> TASK BRIEF
Return every line from the records below that contains the word "nightstand", copying each line in full.

> PROVIDED ENTRIES
┄┄┄┄┄┄

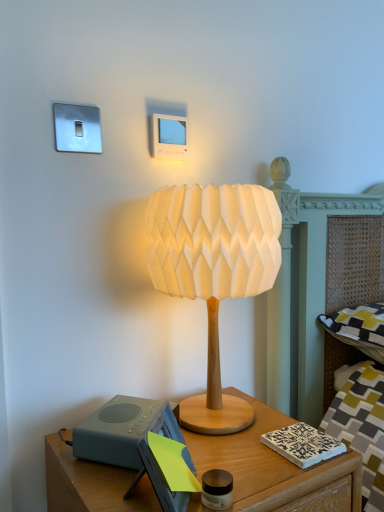
Question: Is wooden nightstand at lower center positioned with its back to gray matte speaker at lower left?

Choices:
 (A) no
 (B) yes

Answer: (A)

Question: From the image's perspective, is wooden nightstand at lower center on gray matte speaker at lower left?

Choices:
 (A) yes
 (B) no

Answer: (B)

Question: Is wooden nightstand at lower center positioned beyond the bounds of gray matte speaker at lower left?

Choices:
 (A) no
 (B) yes

Answer: (B)

Question: Are wooden nightstand at lower center and gray matte speaker at lower left located far from each other?

Choices:
 (A) yes
 (B) no

Answer: (B)

Question: From the image's perspective, does wooden nightstand at lower center appear lower than gray matte speaker at lower left?

Choices:
 (A) no
 (B) yes

Answer: (B)

Question: Considering the relative positions of wooden nightstand at lower center and gray matte speaker at lower left in the image provided, is wooden nightstand at lower center to the left of gray matte speaker at lower left from the viewer's perspective?

Choices:
 (A) yes
 (B) no

Answer: (B)

Question: Could you tell me if white paper lampshade at center is facing wooden nightstand at lower center?

Choices:
 (A) yes
 (B) no

Answer: (B)

Question: Is white paper lampshade at center far away from wooden nightstand at lower center?

Choices:
 (A) no
 (B) yes

Answer: (A)

Question: Is wooden nightstand at lower center surrounded by white paper lampshade at center?

Choices:
 (A) yes
 (B) no

Answer: (B)

Question: Are white paper lampshade at center and wooden nightstand at lower center beside each other?

Choices:
 (A) no
 (B) yes

Answer: (A)

Question: Is white paper lampshade at center completely or partially outside of wooden nightstand at lower center?

Choices:
 (A) no
 (B) yes

Answer: (B)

┄┄┄┄┄┄

> ANSWER TO THIS PROBLEM
Question: Is wooden nightstand at lower center positioned with its back to gray matte speaker at lower left?
Question: From the image's perspective, is wooden nightstand at lower center on gray matte speaker at lower left?
Question: Is wooden nightstand at lower center positioned beyond the bounds of gray matte speaker at lower left?
Question: Are wooden nightstand at lower center and gray matte speaker at lower left located far from each other?
Question: From the image's perspective, does wooden nightstand at lower center appear lower than gray matte speaker at lower left?
Question: Considering the relative positions of wooden nightstand at lower center and gray matte speaker at lower left in the image provided, is wooden nightstand at lower center to the left of gray matte speaker at lower left from the viewer's perspective?
Question: Could you tell me if white paper lampshade at center is facing wooden nightstand at lower center?
Question: Is white paper lampshade at center far away from wooden nightstand at lower center?
Question: Is wooden nightstand at lower center surrounded by white paper lampshade at center?
Question: Are white paper lampshade at center and wooden nightstand at lower center beside each other?
Question: Is white paper lampshade at center completely or partially outside of wooden nightstand at lower center?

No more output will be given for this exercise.